** Extracted information follows **

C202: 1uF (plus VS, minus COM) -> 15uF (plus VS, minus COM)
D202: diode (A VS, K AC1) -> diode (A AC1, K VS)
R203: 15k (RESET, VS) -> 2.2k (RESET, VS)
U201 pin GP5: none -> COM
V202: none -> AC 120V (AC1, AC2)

** End of Extracted information **
** Extracted information follows **

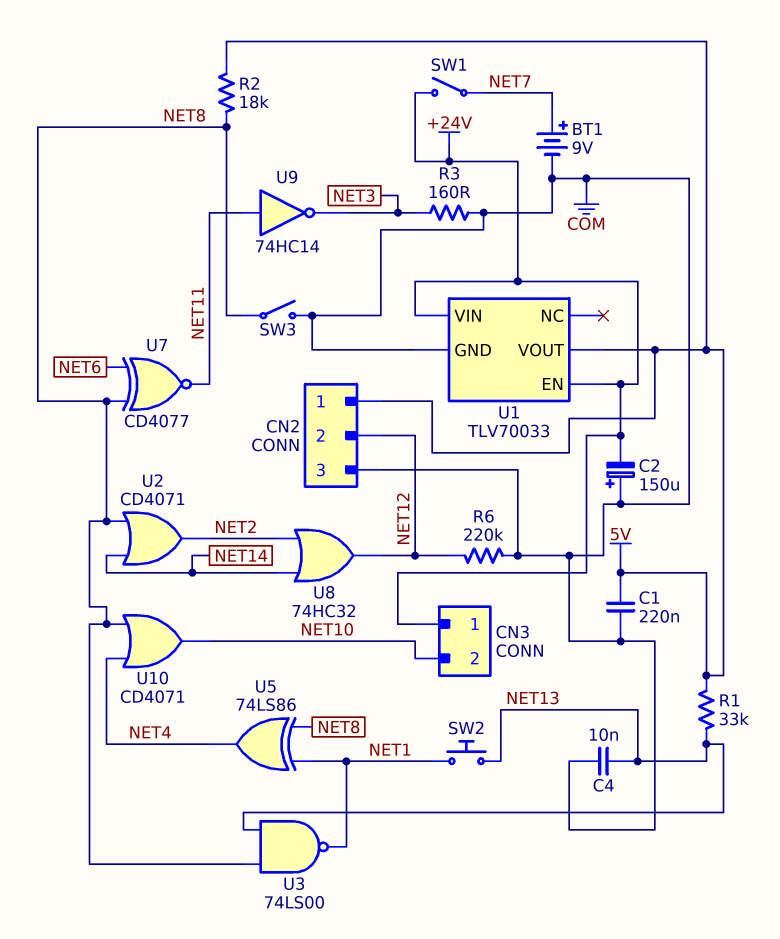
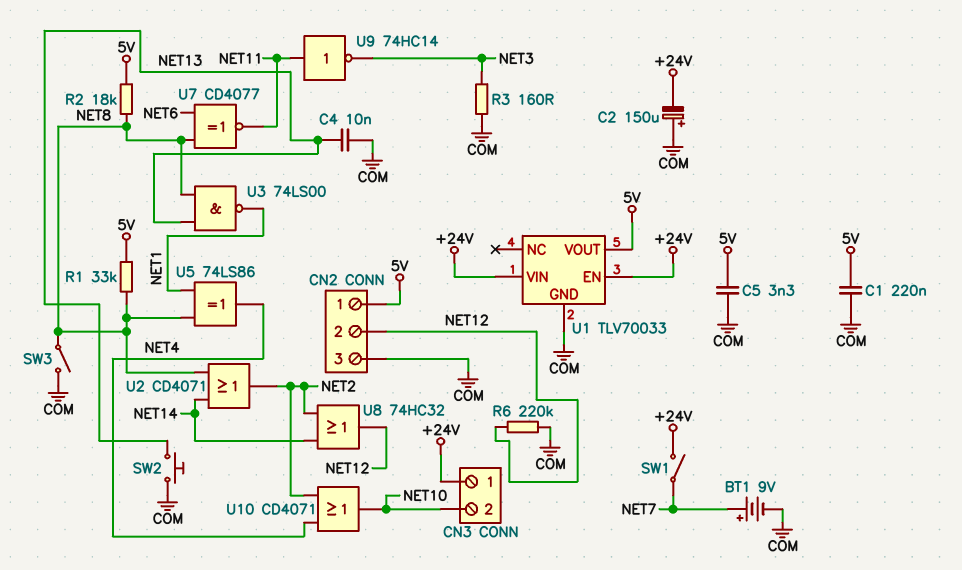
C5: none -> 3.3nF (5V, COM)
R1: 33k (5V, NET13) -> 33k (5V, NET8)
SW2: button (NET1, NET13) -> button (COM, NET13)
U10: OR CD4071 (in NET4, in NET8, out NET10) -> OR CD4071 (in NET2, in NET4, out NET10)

** End of Extracted information **

**Assignment**: Please output exactly the lines between the one holding "C5: none -> 3.3nF (5V, COM)" and the one holding "U10: OR CD4071" in the records above, inclusive, and nothing more.

**Solution to the problem**:
C5: none -> 3.3nF (5V, COM)
R1: 33k (5V, NET13) -> 33k (5V, NET8)
SW2: button (NET1, NET13) -> button (COM, NET13)
U10: OR CD4071 (in NET4, in NET8, out NET10) -> OR CD4071 (in NET2, in NET4, out NET10)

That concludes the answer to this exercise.